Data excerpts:
______________________________
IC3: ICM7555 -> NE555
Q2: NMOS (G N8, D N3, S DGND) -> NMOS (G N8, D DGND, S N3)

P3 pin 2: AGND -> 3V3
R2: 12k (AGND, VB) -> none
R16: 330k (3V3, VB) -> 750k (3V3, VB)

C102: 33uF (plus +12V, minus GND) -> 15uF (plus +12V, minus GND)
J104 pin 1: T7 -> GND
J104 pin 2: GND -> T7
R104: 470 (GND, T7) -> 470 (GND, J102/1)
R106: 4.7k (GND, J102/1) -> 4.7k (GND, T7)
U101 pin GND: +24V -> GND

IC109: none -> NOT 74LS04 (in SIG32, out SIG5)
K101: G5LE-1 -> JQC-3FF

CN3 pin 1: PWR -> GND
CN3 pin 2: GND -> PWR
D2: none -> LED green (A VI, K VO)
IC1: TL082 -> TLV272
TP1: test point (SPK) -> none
______________________________
= TASK DIRECTIONS =
Set down exactly, and only, the lines from the one containing "R106: 4.7k (GND, J102/1) -> 4.7k (GND, T7)" through the final line of the entries above.

= RESULT OF THE EXERCISE =
R106: 4.7k (GND, J102/1) -> 4.7k (GND, T7)
U101 pin GND: +24V -> GND

IC109: none -> NOT 74LS04 (in SIG32, out SIG5)
K101: G5LE-1 -> JQC-3FF

CN3 pin 1: PWR -> GND
CN3 pin 2: GND -> PWR
D2: none -> LED green (A VI, K VO)
IC1: TL082 -> TLV272
TP1: test point (SPK) -> none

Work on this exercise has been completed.